Exercise inputs:

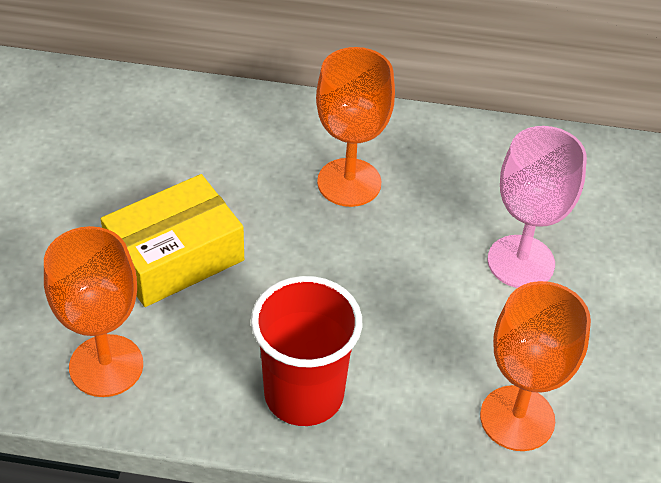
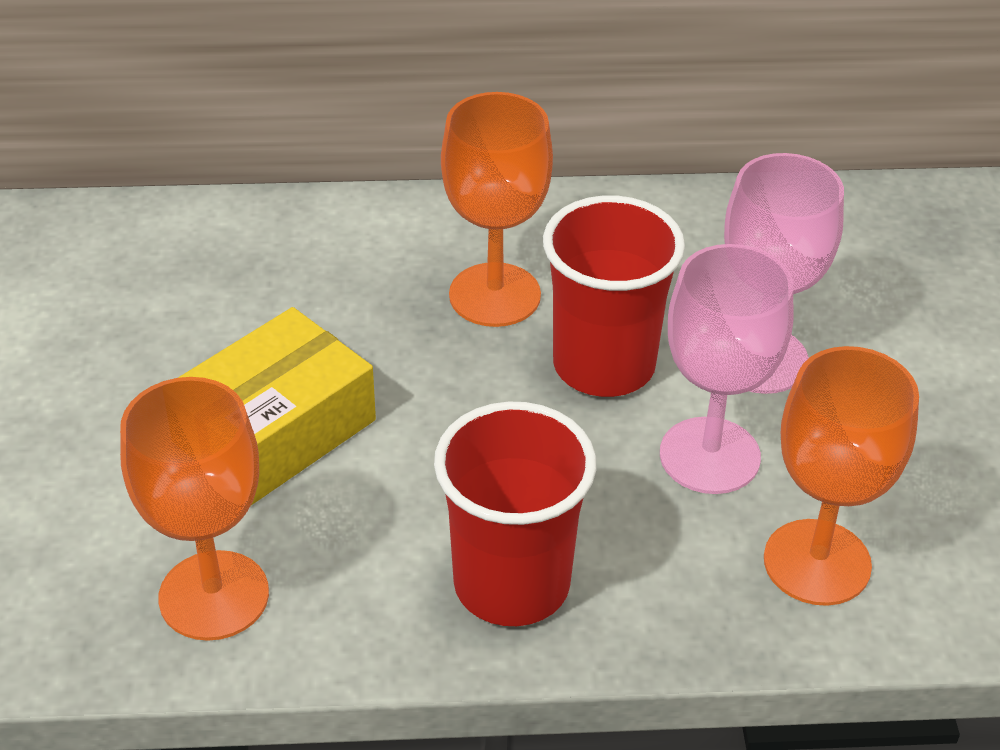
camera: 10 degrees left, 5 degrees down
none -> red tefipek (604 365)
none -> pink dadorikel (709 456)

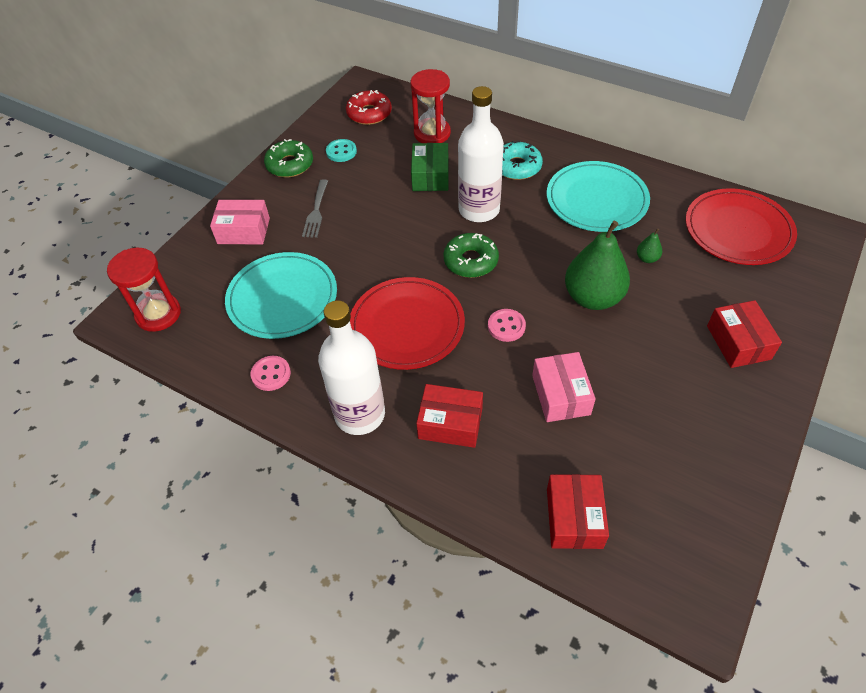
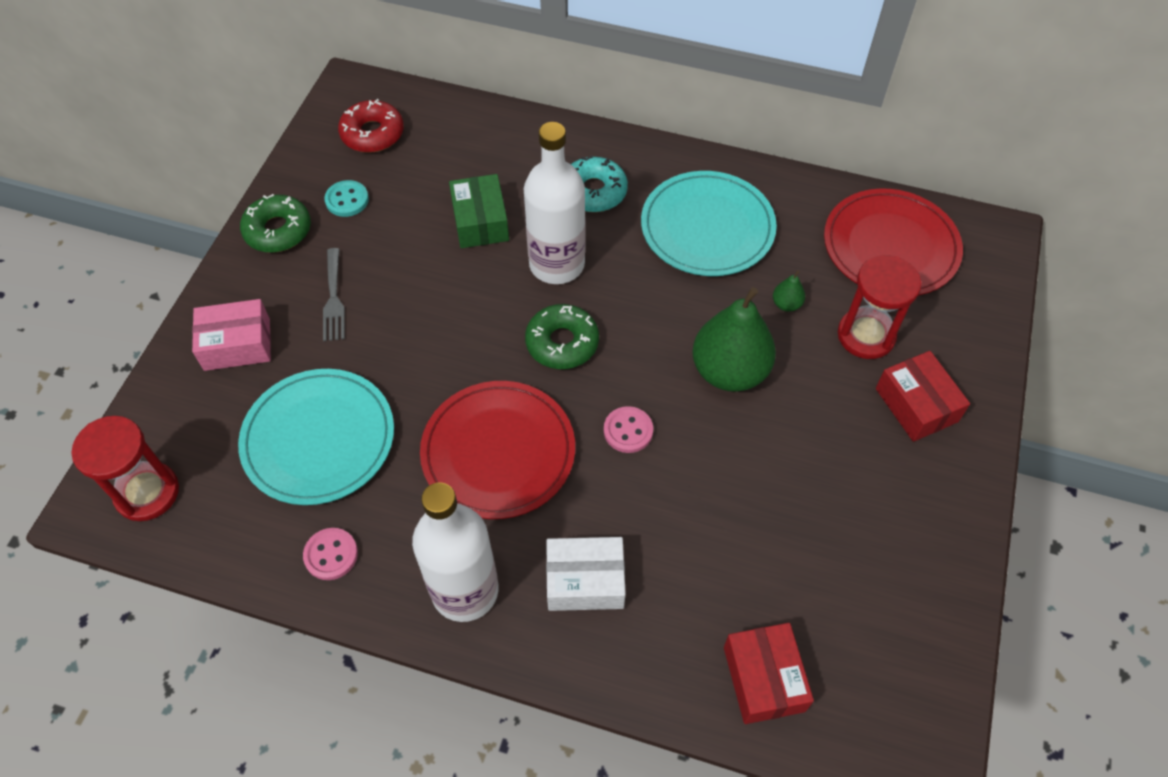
camera: 15 degrees left, 5 degrees up
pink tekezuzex (561 395) -> none
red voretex (432 133) -> red voretex (866 335), moved
red tekezuzex (450 423) -> white tekezuzex (585 581)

Exercise directions:
Whenever a picture appears in the listing, leave it out; copy everything else exactly.

Answer for the task:
camera: 10 degrees left, 5 degrees down
none -> red tefipek (604 365)
none -> pink dadorikel (709 456)

camera: 15 degrees left, 5 degrees up
pink tekezuzex (561 395) -> none
red voretex (432 133) -> red voretex (866 335), moved
red tekezuzex (450 423) -> white tekezuzex (585 581)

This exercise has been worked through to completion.